## Begin Given records

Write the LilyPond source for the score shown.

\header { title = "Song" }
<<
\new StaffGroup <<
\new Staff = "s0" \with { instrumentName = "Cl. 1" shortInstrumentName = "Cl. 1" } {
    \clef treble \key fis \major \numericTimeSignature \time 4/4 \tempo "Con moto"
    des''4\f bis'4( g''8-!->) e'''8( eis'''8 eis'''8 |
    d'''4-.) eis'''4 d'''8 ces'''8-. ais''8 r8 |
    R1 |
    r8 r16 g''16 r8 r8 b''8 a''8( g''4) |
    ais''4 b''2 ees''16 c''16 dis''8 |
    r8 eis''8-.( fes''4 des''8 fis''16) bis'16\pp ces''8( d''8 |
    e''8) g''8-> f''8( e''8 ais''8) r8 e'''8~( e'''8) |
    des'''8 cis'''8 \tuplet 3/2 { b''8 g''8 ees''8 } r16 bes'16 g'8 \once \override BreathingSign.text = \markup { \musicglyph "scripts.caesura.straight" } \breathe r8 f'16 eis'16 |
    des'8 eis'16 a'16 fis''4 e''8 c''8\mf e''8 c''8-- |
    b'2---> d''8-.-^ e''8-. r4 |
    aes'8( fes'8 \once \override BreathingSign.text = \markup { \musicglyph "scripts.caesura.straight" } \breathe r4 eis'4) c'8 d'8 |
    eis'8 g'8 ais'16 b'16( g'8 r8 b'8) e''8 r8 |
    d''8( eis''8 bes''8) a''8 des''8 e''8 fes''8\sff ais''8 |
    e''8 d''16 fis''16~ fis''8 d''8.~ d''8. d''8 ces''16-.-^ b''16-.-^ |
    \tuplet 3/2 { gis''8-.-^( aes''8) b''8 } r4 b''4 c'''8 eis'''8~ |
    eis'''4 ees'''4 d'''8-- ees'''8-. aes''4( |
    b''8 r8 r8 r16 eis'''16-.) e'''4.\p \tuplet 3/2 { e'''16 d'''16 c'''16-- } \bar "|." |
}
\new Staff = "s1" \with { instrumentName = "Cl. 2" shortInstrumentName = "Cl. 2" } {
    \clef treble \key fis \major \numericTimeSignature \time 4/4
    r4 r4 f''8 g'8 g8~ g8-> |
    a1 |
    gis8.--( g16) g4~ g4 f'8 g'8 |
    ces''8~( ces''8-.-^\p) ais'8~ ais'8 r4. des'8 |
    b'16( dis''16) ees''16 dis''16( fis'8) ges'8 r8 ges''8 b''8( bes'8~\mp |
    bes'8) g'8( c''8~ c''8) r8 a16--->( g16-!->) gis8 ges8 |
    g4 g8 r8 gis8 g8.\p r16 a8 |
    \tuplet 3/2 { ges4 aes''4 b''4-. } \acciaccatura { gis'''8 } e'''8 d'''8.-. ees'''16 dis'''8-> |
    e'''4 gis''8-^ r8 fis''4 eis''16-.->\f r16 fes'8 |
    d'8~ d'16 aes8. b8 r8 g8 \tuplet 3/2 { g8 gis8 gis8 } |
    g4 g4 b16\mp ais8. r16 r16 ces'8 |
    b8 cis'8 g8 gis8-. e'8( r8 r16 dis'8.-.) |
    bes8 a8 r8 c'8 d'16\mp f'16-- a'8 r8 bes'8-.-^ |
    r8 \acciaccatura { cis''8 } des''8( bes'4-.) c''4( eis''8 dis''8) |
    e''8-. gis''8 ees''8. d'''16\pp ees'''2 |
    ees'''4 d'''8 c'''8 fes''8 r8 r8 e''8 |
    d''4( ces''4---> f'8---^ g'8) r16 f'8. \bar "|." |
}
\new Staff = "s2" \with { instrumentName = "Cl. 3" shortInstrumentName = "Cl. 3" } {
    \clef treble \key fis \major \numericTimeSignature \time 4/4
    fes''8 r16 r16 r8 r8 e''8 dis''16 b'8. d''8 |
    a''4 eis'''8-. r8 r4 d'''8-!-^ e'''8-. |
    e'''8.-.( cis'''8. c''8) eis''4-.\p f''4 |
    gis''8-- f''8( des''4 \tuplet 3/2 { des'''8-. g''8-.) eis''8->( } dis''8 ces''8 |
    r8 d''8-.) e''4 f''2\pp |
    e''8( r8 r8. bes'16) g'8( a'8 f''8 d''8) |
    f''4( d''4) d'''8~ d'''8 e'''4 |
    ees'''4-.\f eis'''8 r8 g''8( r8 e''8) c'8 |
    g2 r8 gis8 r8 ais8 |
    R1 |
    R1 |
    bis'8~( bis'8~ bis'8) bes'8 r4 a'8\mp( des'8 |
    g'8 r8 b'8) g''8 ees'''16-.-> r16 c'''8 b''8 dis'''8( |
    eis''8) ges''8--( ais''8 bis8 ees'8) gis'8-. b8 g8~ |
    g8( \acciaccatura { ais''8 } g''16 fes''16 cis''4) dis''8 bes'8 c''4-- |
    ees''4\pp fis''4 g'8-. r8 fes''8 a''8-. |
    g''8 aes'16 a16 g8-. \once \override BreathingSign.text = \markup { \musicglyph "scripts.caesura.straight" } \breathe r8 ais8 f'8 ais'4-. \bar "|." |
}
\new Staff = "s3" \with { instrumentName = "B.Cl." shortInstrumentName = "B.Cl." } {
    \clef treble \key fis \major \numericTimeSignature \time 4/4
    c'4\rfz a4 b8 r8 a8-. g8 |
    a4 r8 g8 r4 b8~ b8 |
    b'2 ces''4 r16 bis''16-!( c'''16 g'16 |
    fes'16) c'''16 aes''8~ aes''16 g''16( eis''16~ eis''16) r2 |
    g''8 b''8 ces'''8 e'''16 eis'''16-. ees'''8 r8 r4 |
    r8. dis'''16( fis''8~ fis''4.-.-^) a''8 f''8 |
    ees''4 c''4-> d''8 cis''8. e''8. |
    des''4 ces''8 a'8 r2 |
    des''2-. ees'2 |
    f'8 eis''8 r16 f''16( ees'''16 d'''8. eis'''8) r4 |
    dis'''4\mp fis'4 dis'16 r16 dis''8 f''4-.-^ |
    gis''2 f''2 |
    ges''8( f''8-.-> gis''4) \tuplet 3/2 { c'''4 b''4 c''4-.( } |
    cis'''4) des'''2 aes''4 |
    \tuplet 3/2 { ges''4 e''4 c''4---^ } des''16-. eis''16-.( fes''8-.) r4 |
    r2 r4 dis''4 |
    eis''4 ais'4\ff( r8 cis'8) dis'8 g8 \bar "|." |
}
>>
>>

## End Given records

> **What is required**: Pick out every line above that contains the string "text", and copy each one in full.

> **Exercise result**:
    des'''8 cis'''8 \tuplet 3/2 { b''8 g''8 ees''8 } r16 bes'16 g'8 \once \override BreathingSign.text = \markup { \musicglyph "scripts.caesura.straight" } \breathe r8 f'16 eis'16 |
    aes'8( fes'8 \once \override BreathingSign.text = \markup { \musicglyph "scripts.caesura.straight" } \breathe r4 eis'4) c'8 d'8 |
    g''8 aes'16 a16 g8-. \once \override BreathingSign.text = \markup { \musicglyph "scripts.caesura.straight" } \breathe r8 ais8 f'8 ais'4-. \bar "|." |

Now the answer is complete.